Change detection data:
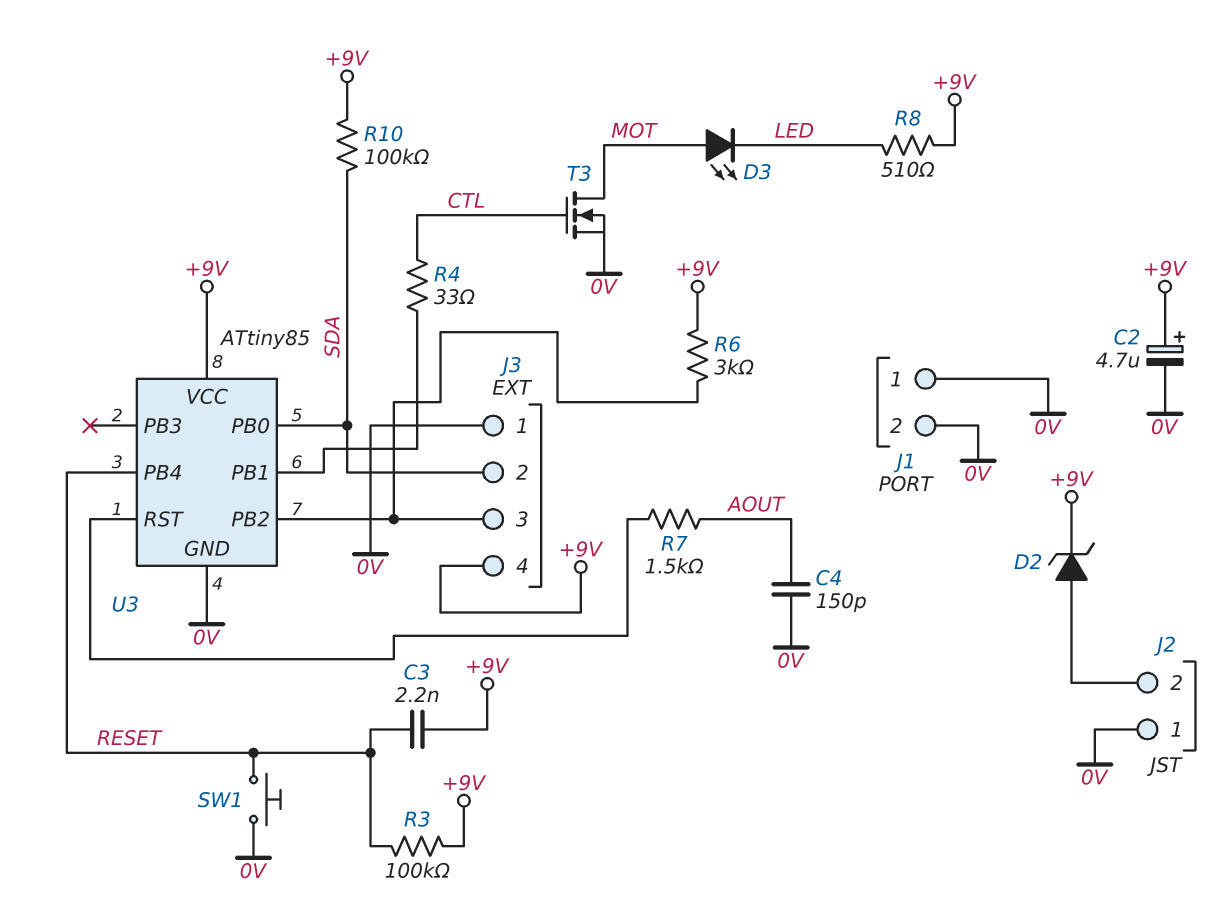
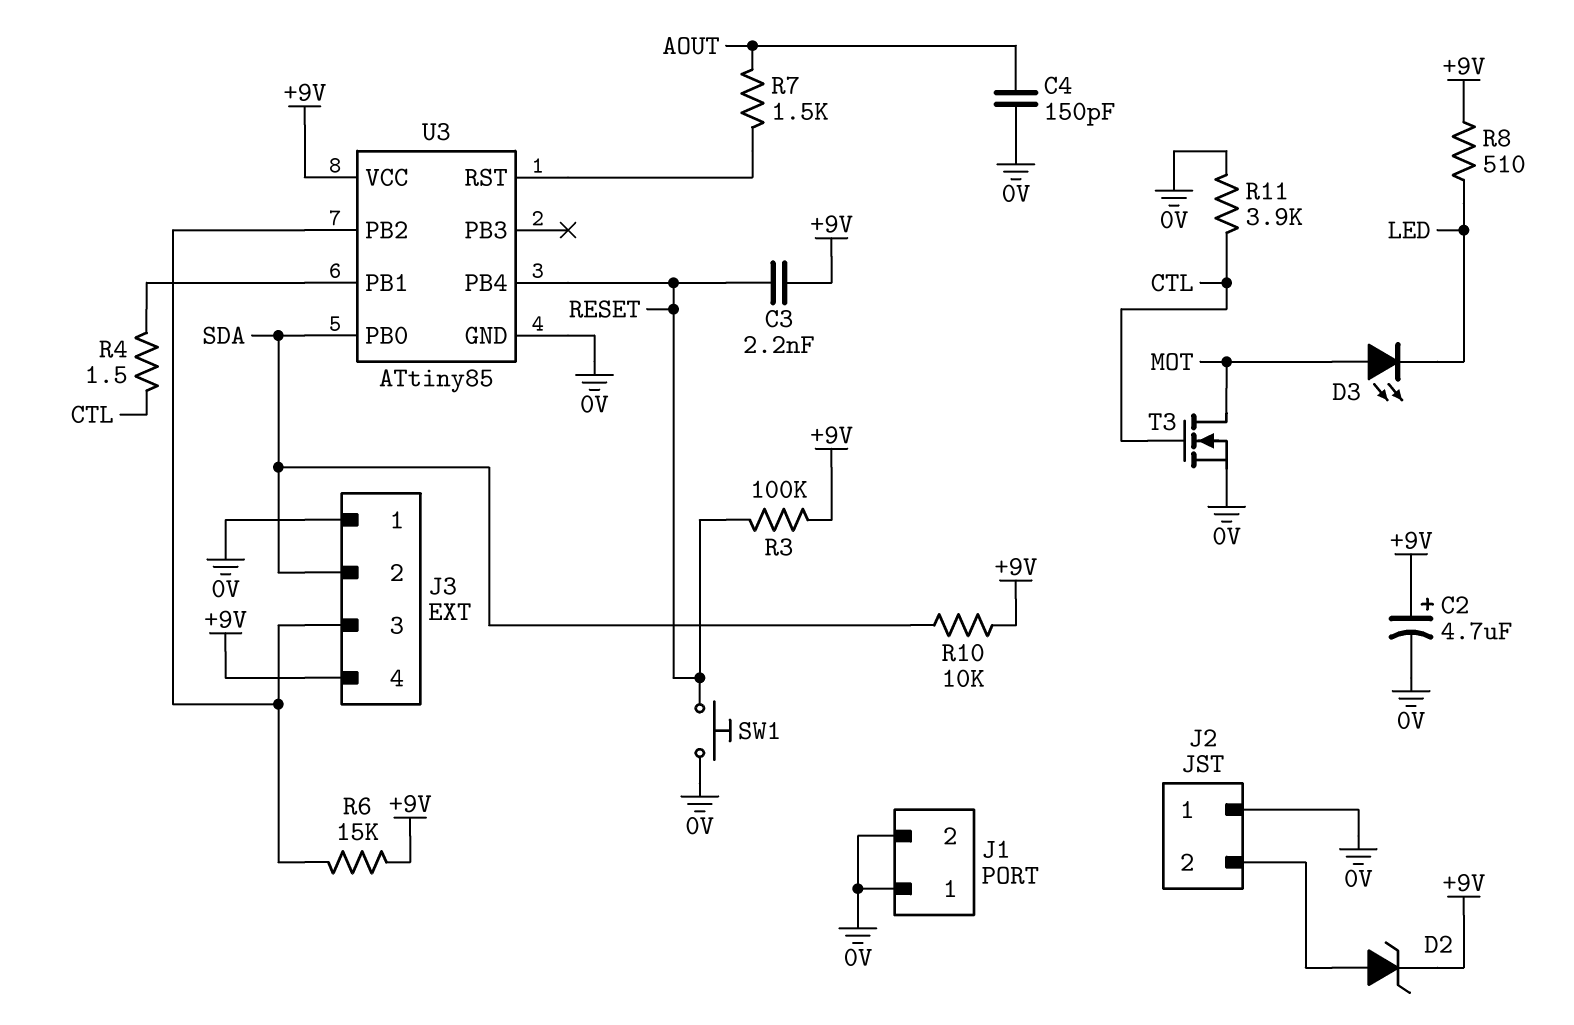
R4: 33 (CTL, U3/PB1) -> 1.5 (CTL, U3/PB1)
R6: 3k (+9V, J3/3) -> 15k (+9V, J3/3)
R10: 100k (+9V, SDA) -> 10k (+9V, SDA)
R11: none -> 3.9k (0V, CTL)

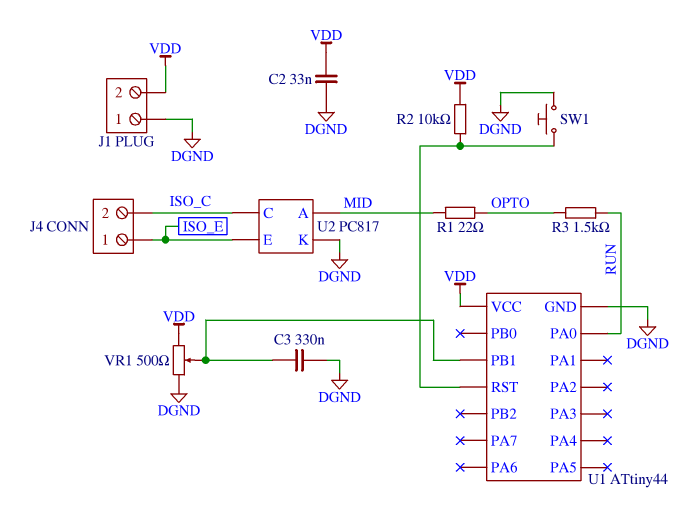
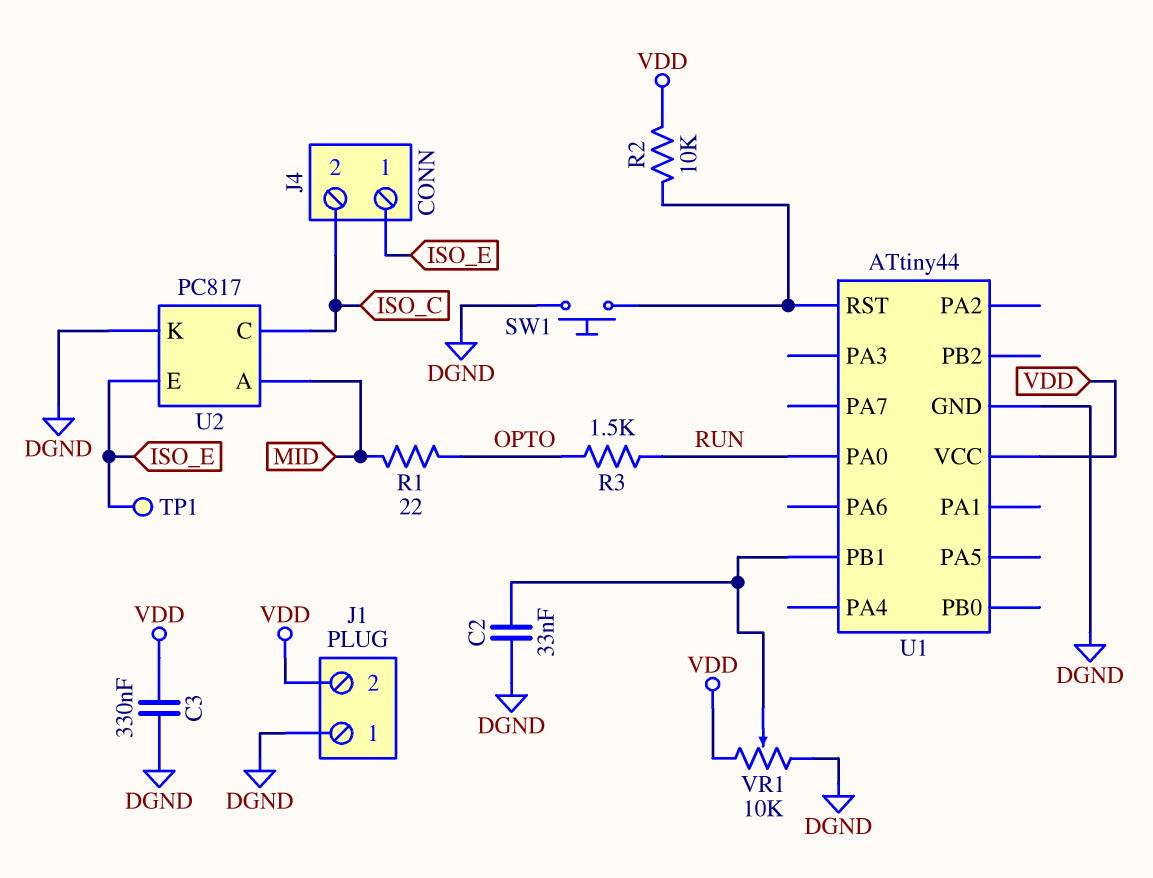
C2: 33nF (DGND, VDD) -> 33nF (DGND, U1/PB1)
C3: 330nF (DGND, U1/PB1) -> 330nF (DGND, VDD)
TP1: none -> test point (ISO_E)
VR1: 500 (DGND, VDD, wiper U1/PB1) -> 10k (DGND, VDD, wiper U1/PB1)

__Problem details__:
Copy here each line of the preceding records with "none" in it.

__Reply to the exercise__:
R11: none -> 3.9k (0V, CTL)
TP1: none -> test point (ISO_E)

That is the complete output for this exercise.